##### PROVIDED DATA #####

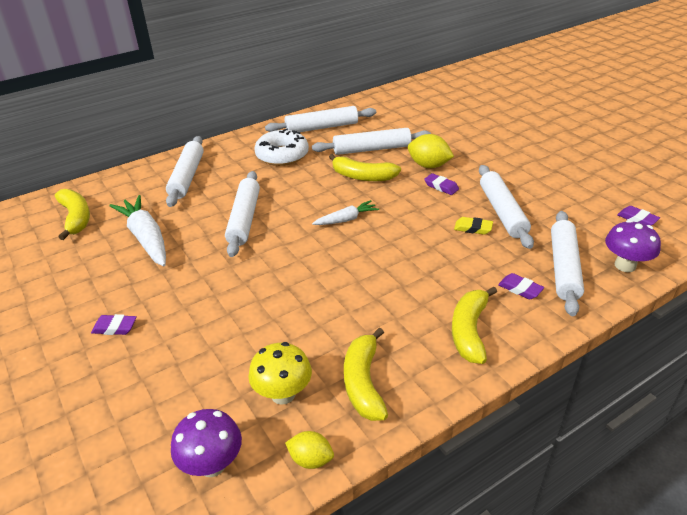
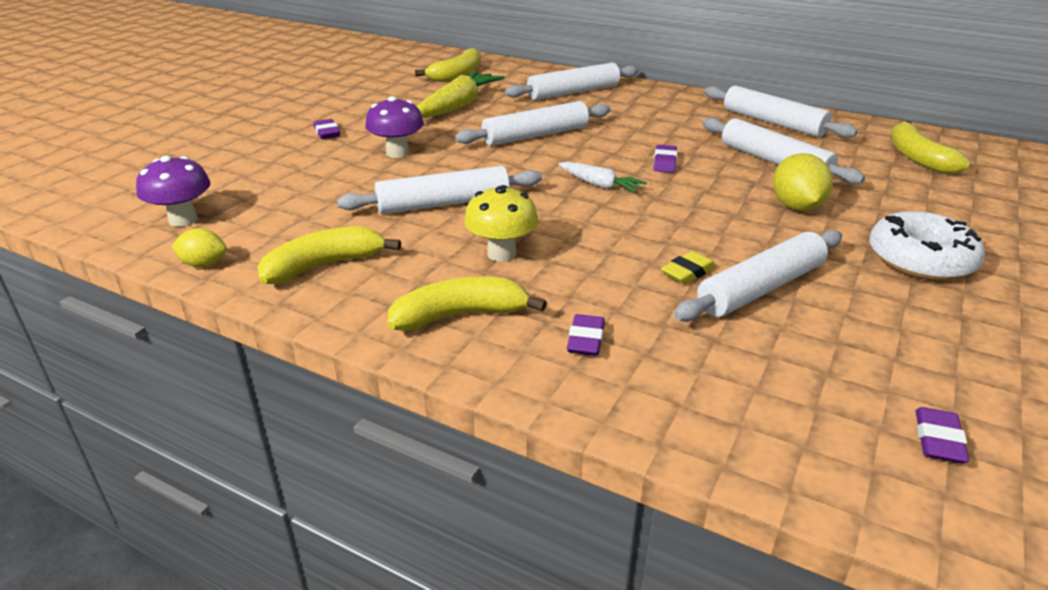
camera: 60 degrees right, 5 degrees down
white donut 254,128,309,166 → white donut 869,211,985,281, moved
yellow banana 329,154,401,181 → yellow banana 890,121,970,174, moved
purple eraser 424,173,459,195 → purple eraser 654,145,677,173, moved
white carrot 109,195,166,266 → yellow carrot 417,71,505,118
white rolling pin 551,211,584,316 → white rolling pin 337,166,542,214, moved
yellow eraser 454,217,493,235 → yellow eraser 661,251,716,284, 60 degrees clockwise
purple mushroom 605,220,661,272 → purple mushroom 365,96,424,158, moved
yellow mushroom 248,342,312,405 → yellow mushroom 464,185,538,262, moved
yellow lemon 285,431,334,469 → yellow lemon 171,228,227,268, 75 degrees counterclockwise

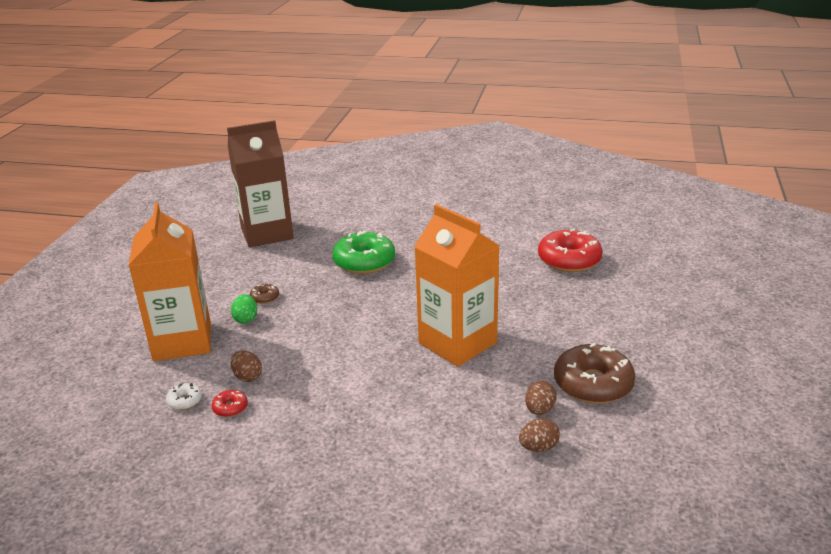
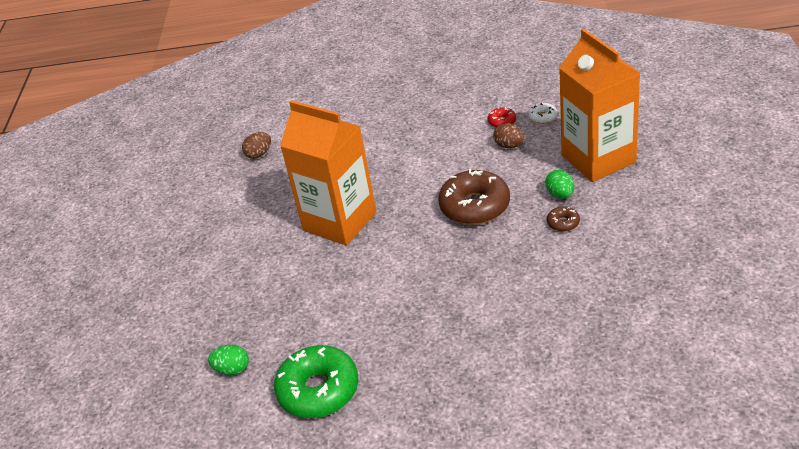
camera: 170 degrees right, 10 degrees up
brown carton 227,120,294,248 → -
red donut 538,229,603,272 → green egg 208,345,249,375
green donut 332,231,395,274 → green donut 274,345,359,418, moved
brown donut 554,343,635,404 → brown donut 438,169,510,225, moved
brown egg 525,381,557,415 → -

#####

## YOUR TASK
Please filter the entries above down to the lines holding "yellow" and copy them.

## ANSWER TO THIS TASK
yellow banana 329,154,401,181 → yellow banana 890,121,970,174, moved
white carrot 109,195,166,266 → yellow carrot 417,71,505,118
yellow eraser 454,217,493,235 → yellow eraser 661,251,716,284, 60 degrees clockwise
yellow mushroom 248,342,312,405 → yellow mushroom 464,185,538,262, moved
yellow lemon 285,431,334,469 → yellow lemon 171,228,227,268, 75 degrees counterclockwise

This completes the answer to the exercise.